--- SUPPLIED INFORMATION Enclosed Below ---

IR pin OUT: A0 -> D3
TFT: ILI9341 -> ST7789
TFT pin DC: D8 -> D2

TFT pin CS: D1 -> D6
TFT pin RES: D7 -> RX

--- End of Enclosed SUPPLIED INFORMATION ---
--- SUPPLIED INFORMATION Enclosed Below ---

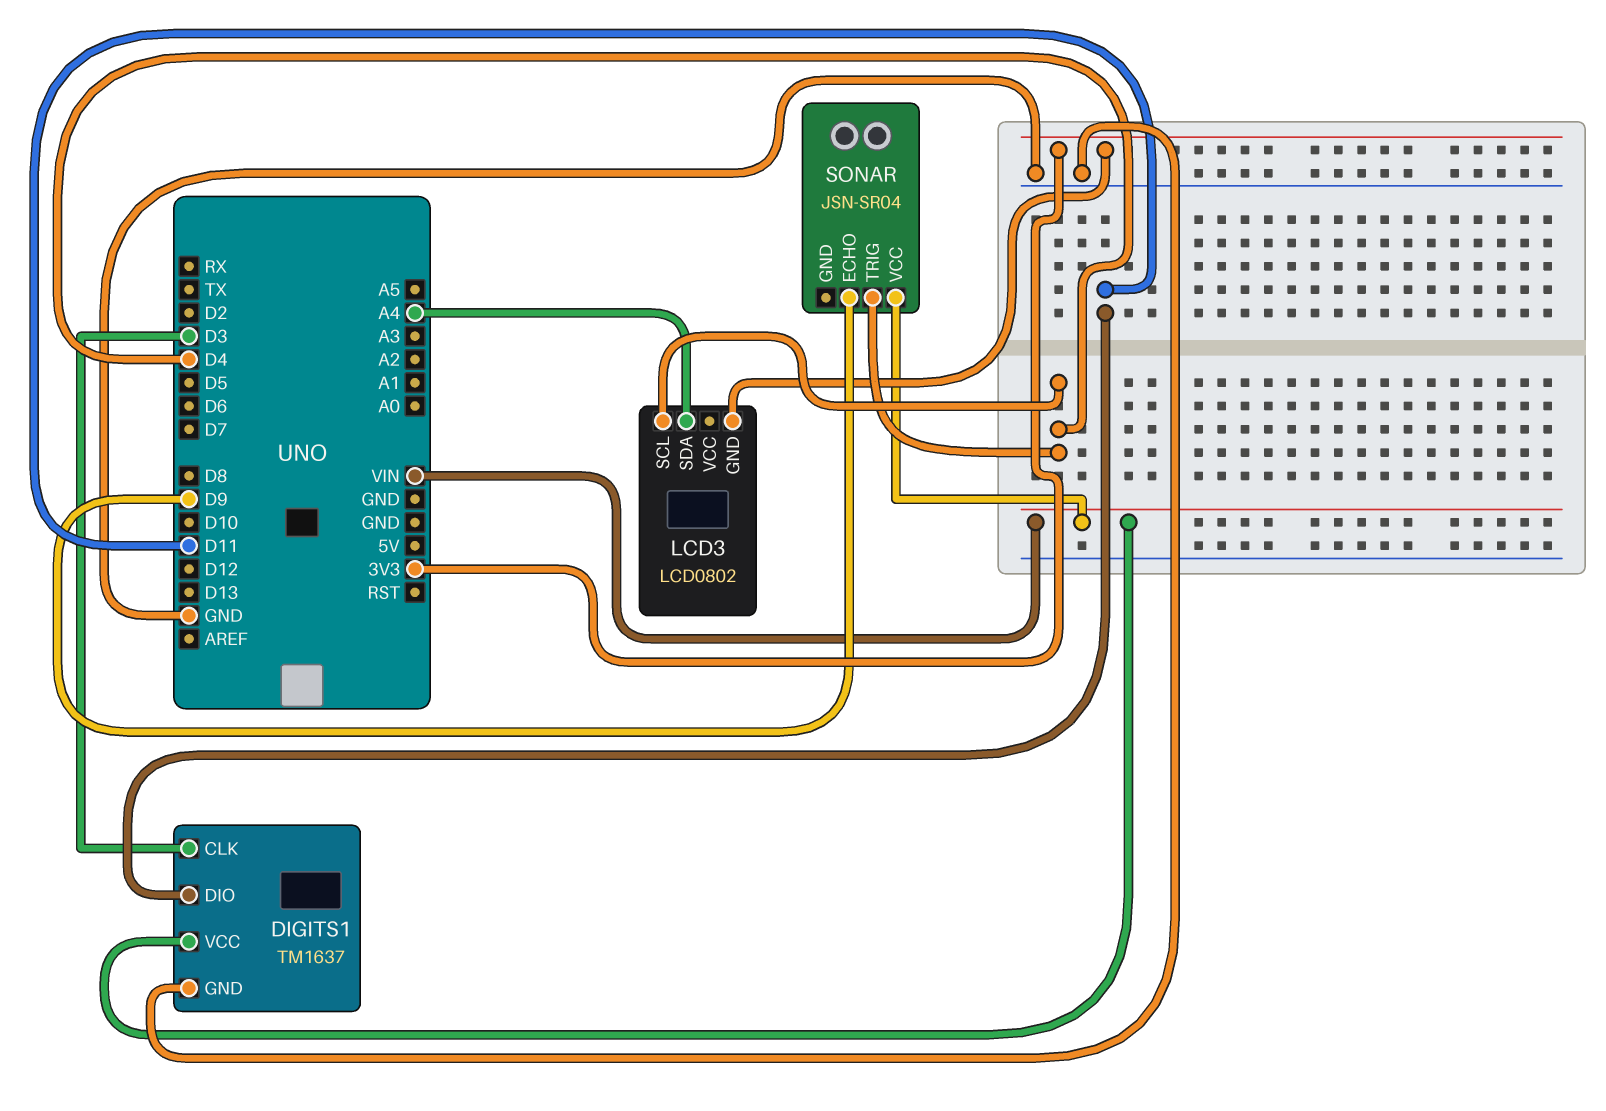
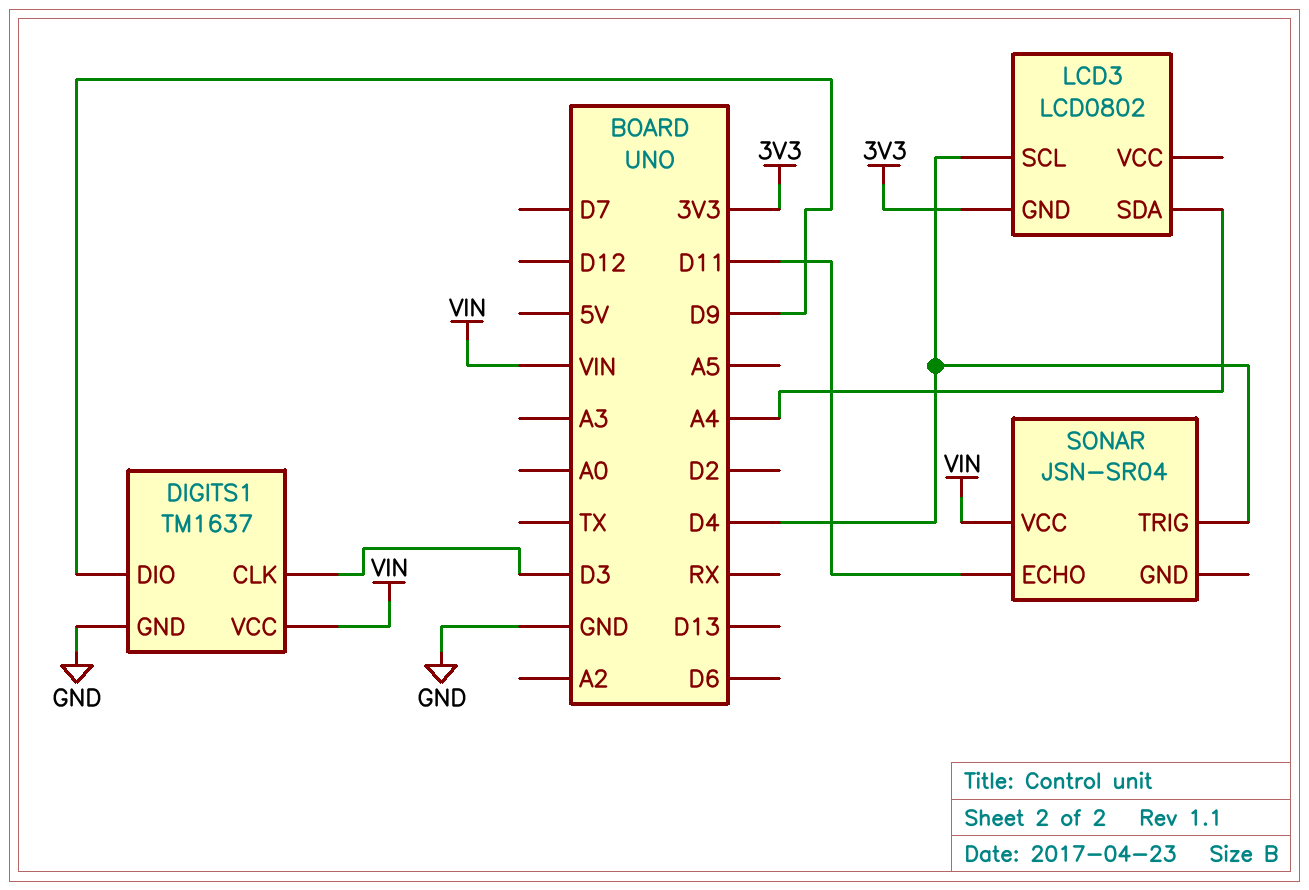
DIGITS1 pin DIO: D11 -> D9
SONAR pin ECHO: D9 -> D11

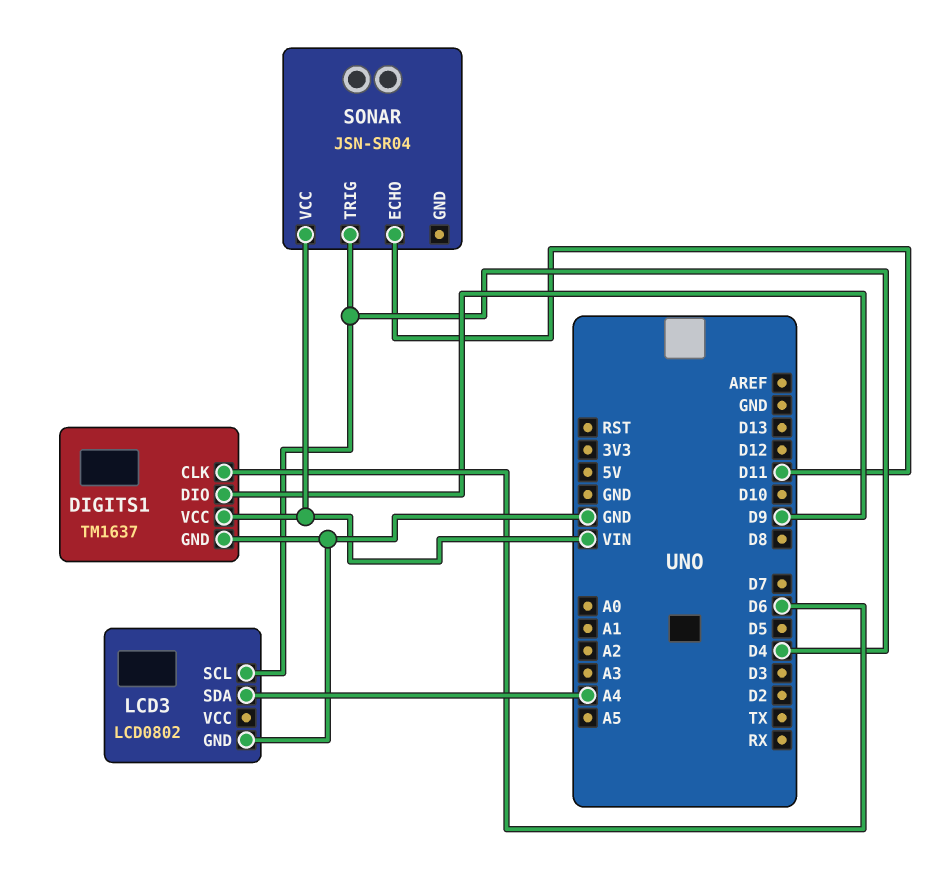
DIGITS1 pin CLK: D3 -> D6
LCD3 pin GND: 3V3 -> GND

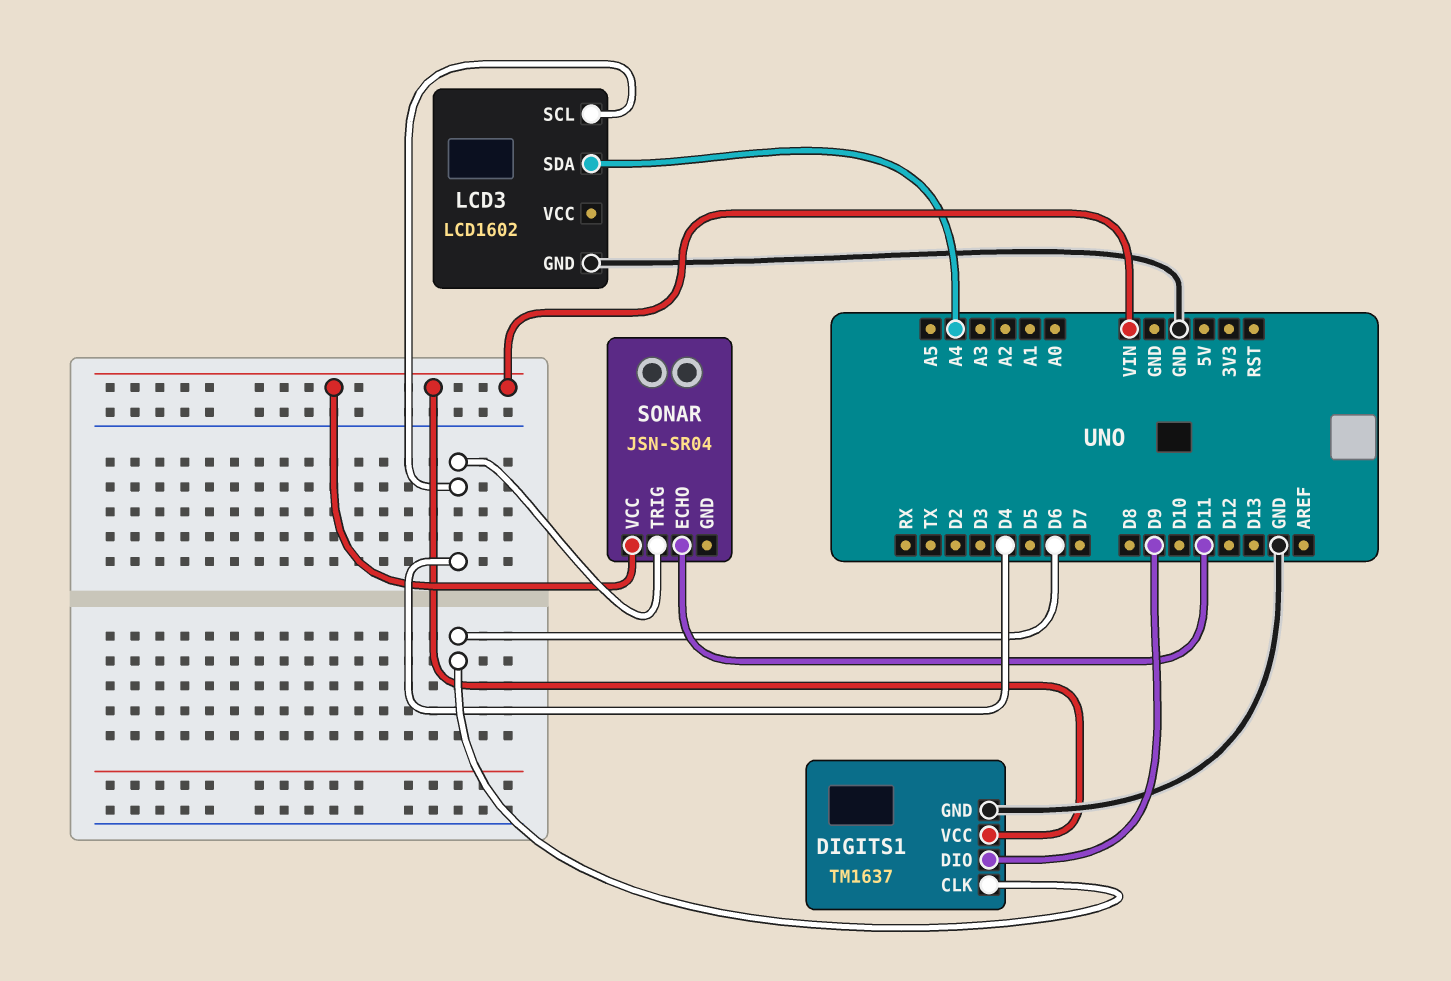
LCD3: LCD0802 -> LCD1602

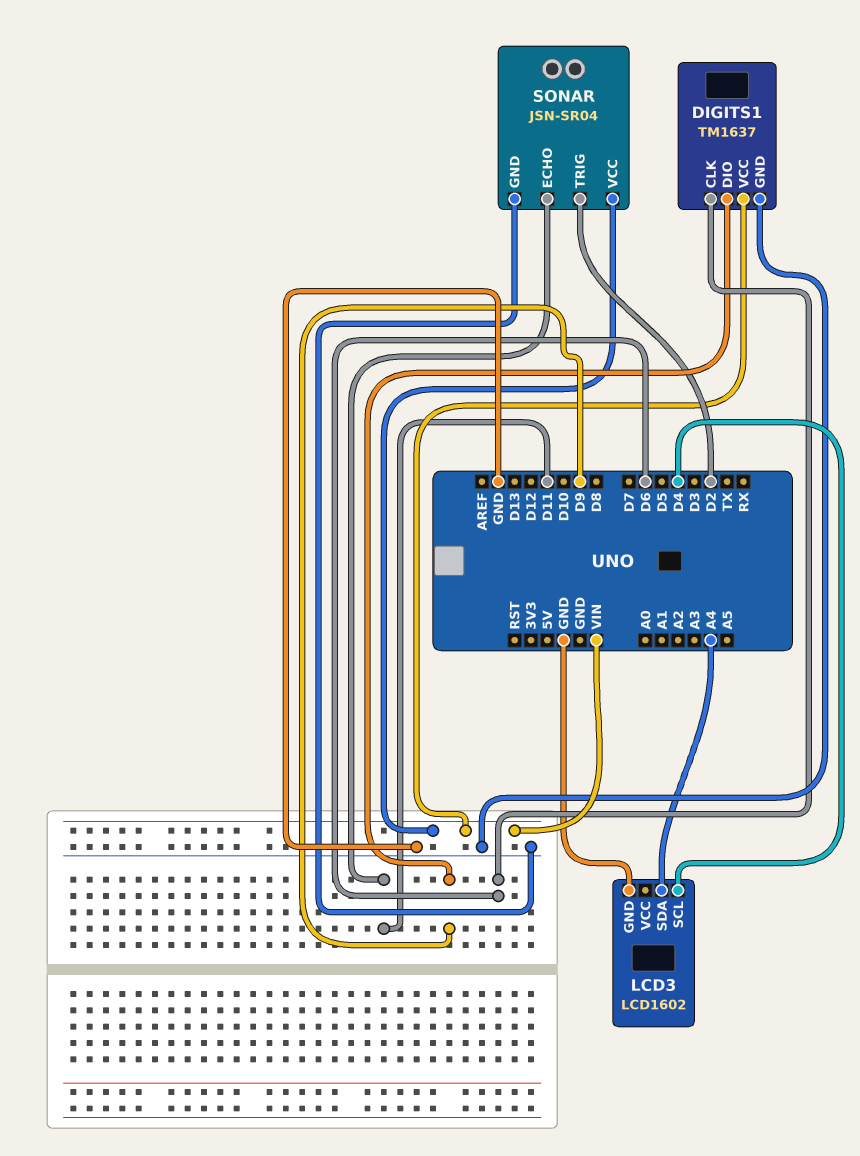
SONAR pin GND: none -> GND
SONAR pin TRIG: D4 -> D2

--- End of Enclosed SUPPLIED INFORMATION ---

### ABOUT THIS TASK
Using the records above, report the number of lines that include the string "SONAR", with nothing added.

### ANSWER SECTION
3